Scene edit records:
★ ★ ★ ★ ★ ★ ★

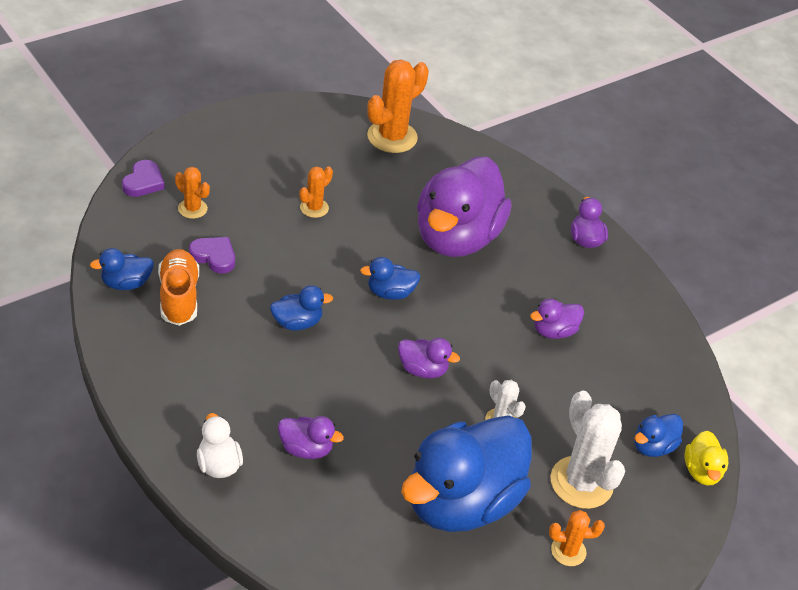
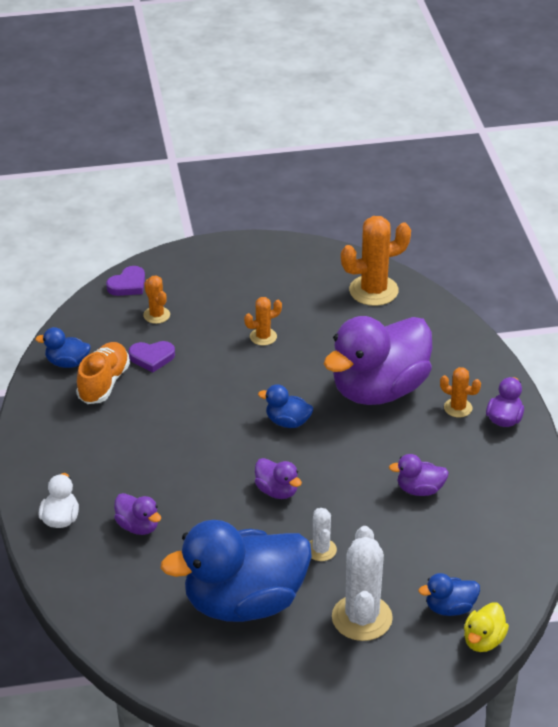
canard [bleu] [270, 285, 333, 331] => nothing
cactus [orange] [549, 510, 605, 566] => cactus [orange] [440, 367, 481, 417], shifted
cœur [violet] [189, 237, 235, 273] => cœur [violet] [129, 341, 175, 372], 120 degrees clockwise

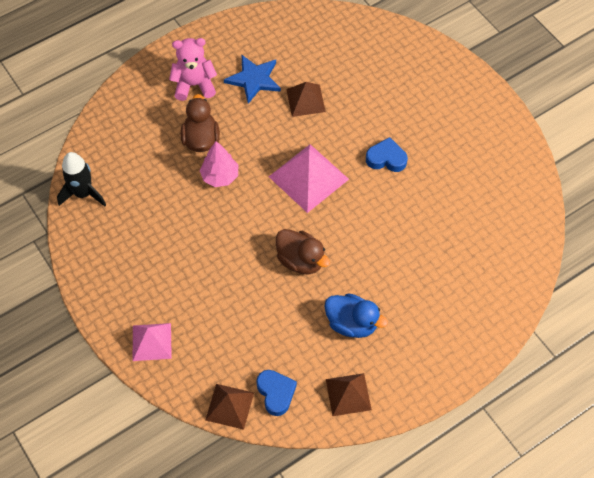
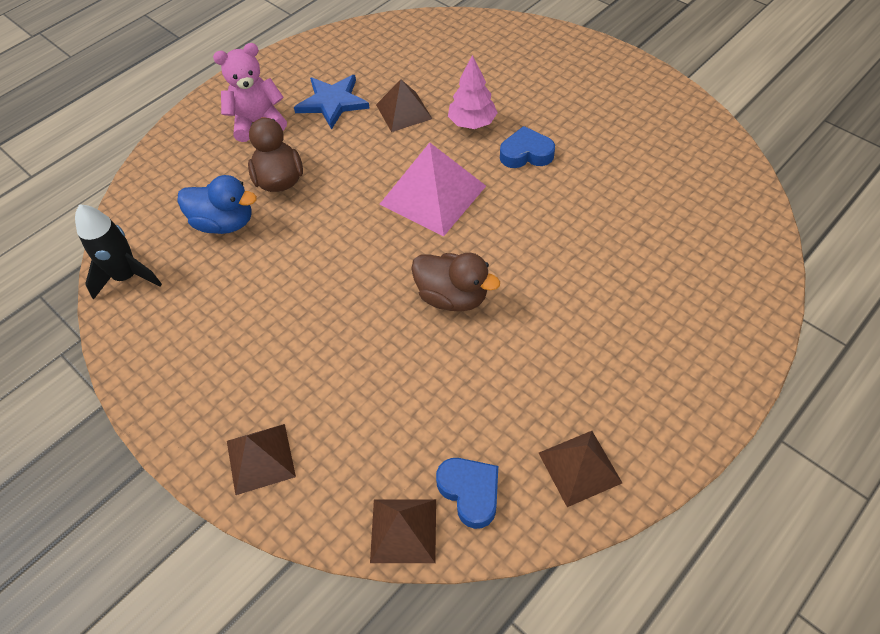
arbre [rose] [200, 141, 238, 187] => arbre [rose] [448, 55, 497, 129], shifted
canard [bleu] [324, 293, 388, 338] => canard [bleu] [177, 175, 257, 234], shifted
pyramide [rose] [133, 323, 172, 361] => pyramide [marron] [227, 424, 296, 495]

★ ★ ★ ★ ★ ★ ★

**WHAT TO PRODUCE:** Reproduce all of the records above exactly, but exclude the pictures.

**RESULT OF THE TASK:**
canard [bleu] [270, 285, 333, 331] => nothing
cactus [orange] [549, 510, 605, 566] => cactus [orange] [440, 367, 481, 417], shifted
cœur [violet] [189, 237, 235, 273] => cœur [violet] [129, 341, 175, 372], 120 degrees clockwise

arbre [rose] [200, 141, 238, 187] => arbre [rose] [448, 55, 497, 129], shifted
canard [bleu] [324, 293, 388, 338] => canard [bleu] [177, 175, 257, 234], shifted
pyramide [rose] [133, 323, 172, 361] => pyramide [marron] [227, 424, 296, 495]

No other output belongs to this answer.